Data under study Block Start

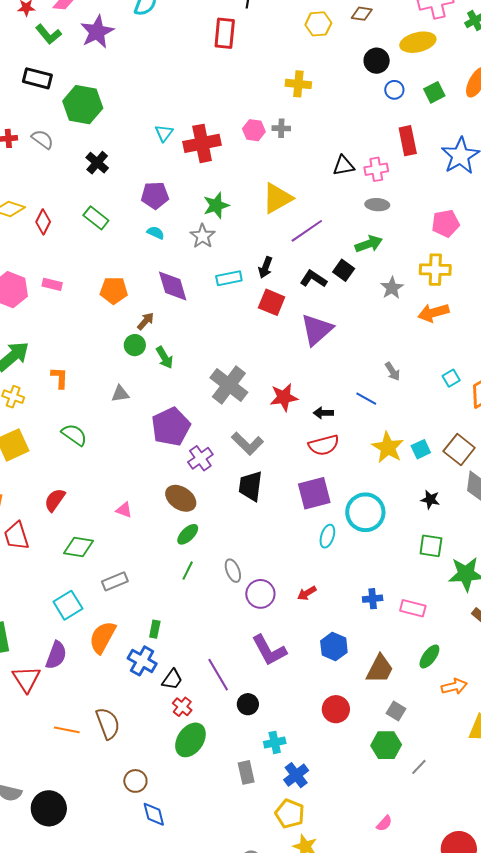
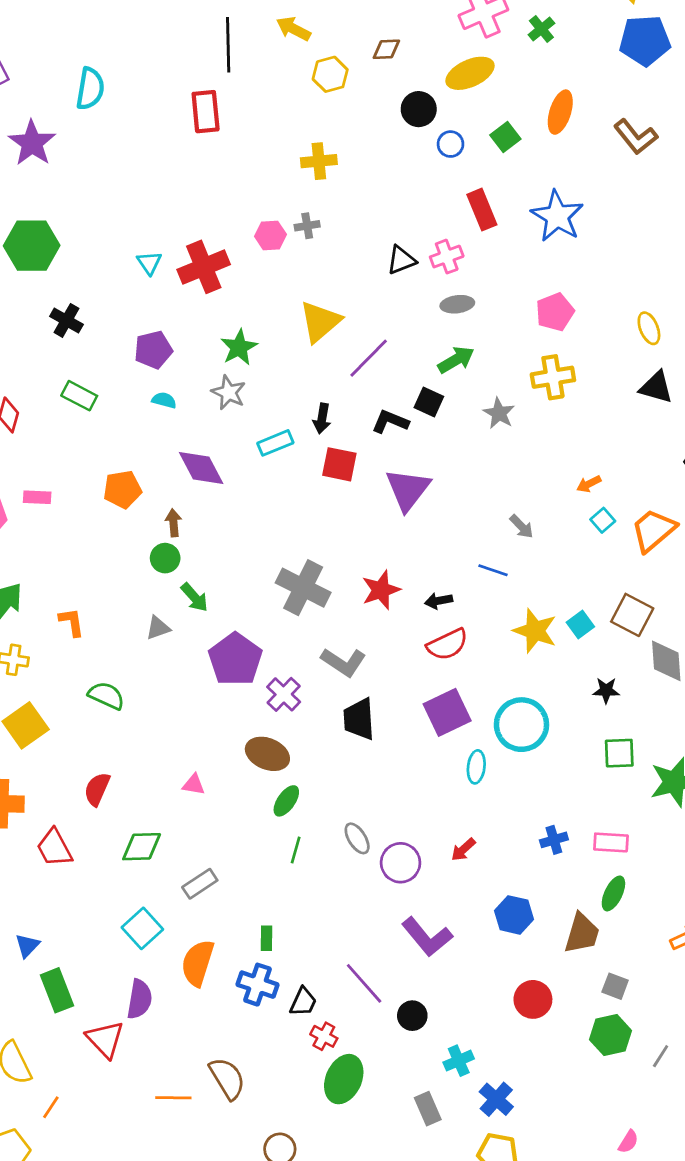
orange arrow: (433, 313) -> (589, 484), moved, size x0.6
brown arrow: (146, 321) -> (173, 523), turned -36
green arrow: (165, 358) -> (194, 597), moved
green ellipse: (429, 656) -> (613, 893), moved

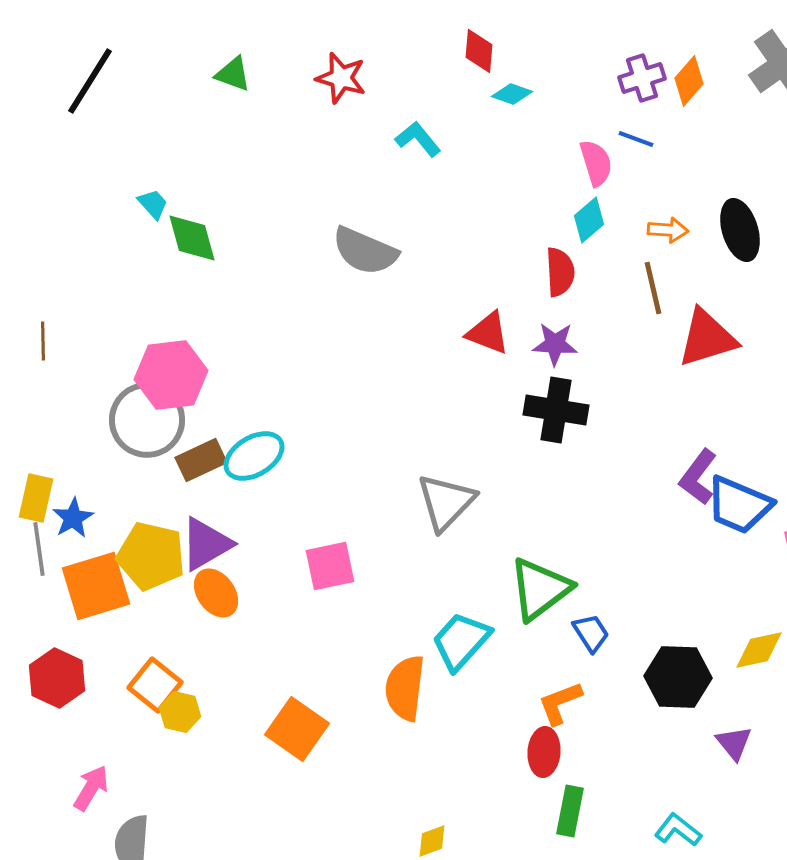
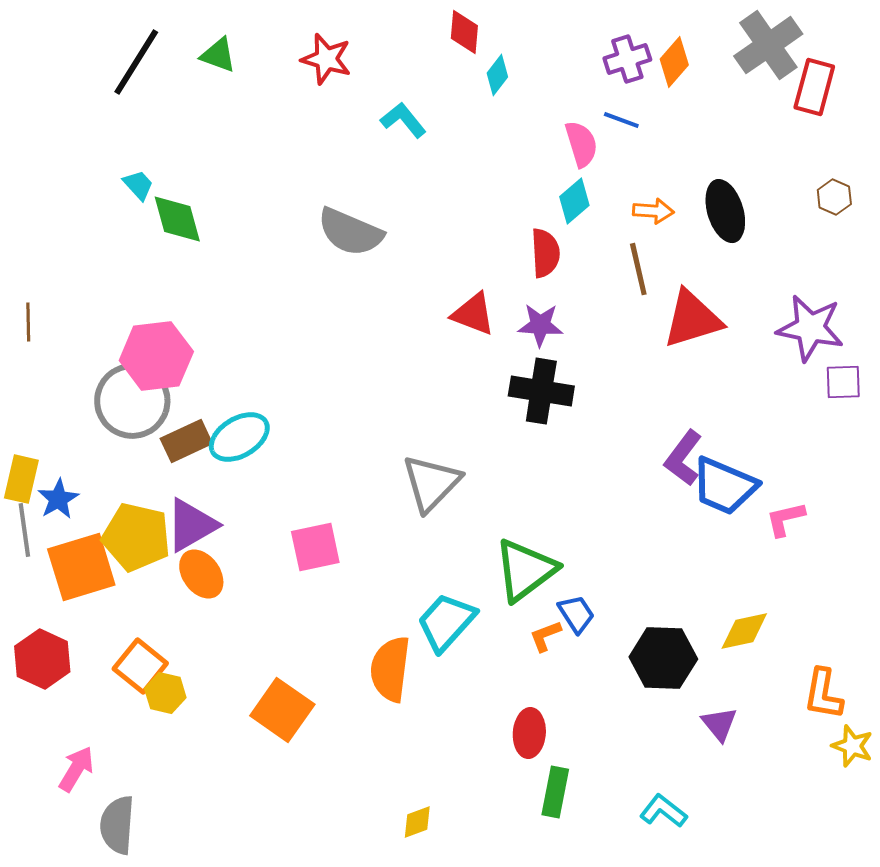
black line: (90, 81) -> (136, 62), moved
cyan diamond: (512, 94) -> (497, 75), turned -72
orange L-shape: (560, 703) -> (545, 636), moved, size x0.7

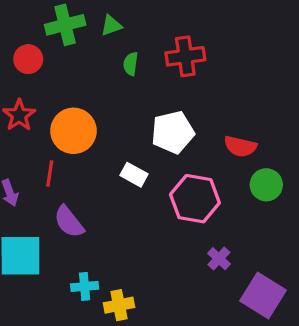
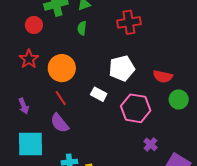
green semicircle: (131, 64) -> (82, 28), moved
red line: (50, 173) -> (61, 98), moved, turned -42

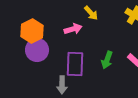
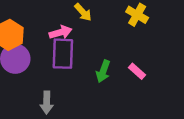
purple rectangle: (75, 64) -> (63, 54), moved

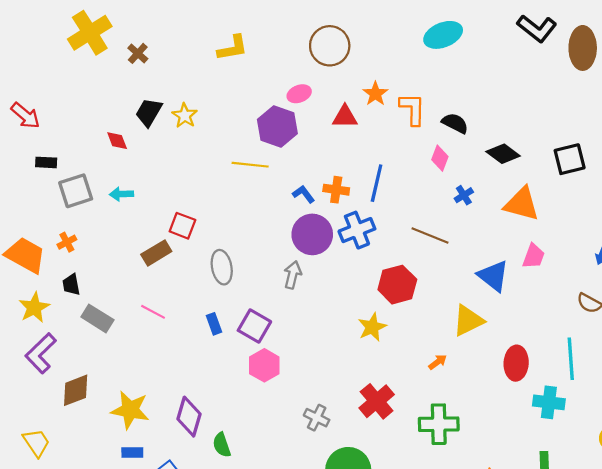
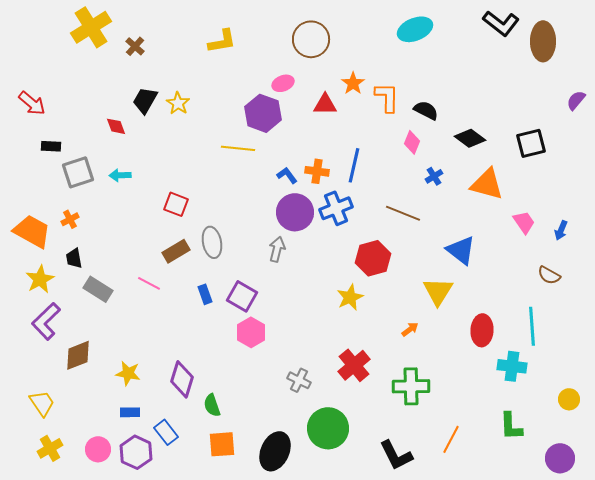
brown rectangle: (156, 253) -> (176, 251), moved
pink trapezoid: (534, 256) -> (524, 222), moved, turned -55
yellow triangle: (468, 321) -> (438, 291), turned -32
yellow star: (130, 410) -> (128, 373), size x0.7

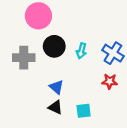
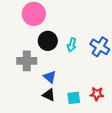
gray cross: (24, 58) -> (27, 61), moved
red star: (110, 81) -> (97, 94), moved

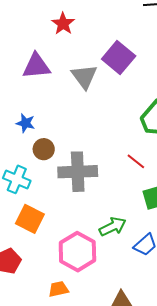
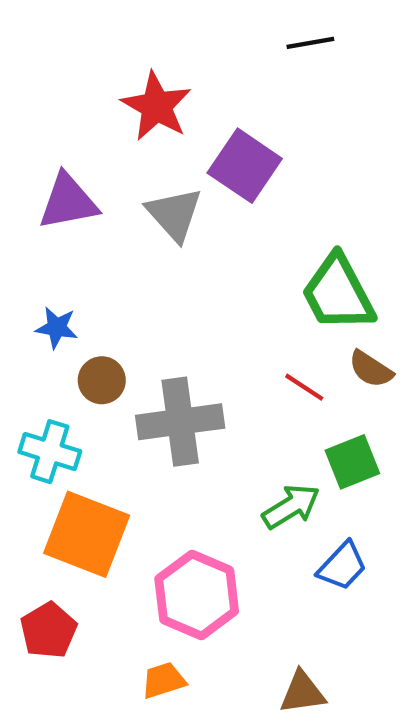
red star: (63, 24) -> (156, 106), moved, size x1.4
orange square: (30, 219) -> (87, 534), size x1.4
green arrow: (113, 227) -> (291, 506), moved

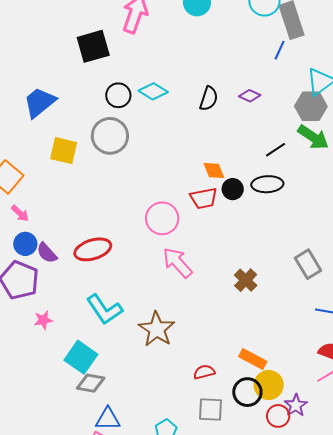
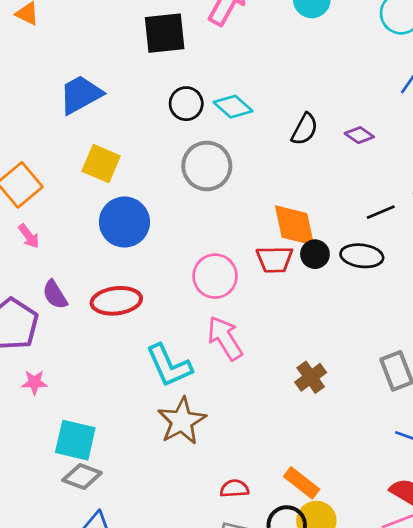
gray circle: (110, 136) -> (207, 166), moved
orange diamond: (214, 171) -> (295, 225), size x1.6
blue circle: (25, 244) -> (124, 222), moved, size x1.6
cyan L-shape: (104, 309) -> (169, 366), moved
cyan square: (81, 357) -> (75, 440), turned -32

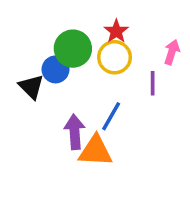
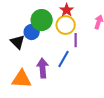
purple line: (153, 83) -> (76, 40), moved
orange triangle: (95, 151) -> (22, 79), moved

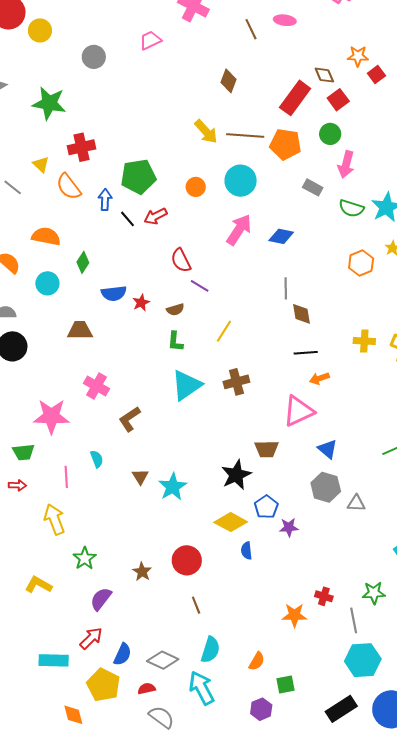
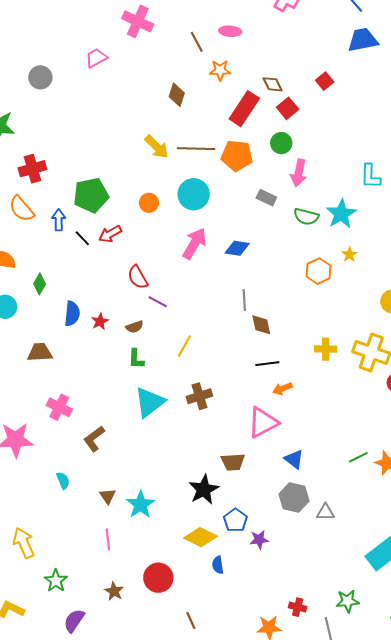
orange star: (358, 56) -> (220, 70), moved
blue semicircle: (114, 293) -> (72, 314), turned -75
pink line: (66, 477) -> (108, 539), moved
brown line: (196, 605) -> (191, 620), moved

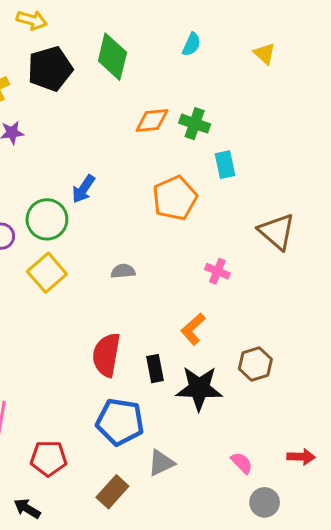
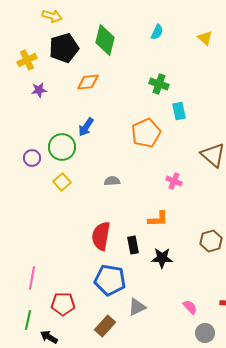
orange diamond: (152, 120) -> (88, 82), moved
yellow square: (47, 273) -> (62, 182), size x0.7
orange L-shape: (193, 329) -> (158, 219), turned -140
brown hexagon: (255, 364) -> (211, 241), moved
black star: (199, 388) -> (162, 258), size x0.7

Data under study Block End

Write out exactly the lines from the one that contains "brown line: (196, 605) -> (191, 620), moved" through the last line of the data above, both included. Leave every picture out.

Response area
brown line: (196, 605) -> (191, 620), moved

orange diamond: (152, 120) -> (88, 82), moved
yellow square: (47, 273) -> (62, 182), size x0.7
orange L-shape: (193, 329) -> (158, 219), turned -140
brown hexagon: (255, 364) -> (211, 241), moved
black star: (199, 388) -> (162, 258), size x0.7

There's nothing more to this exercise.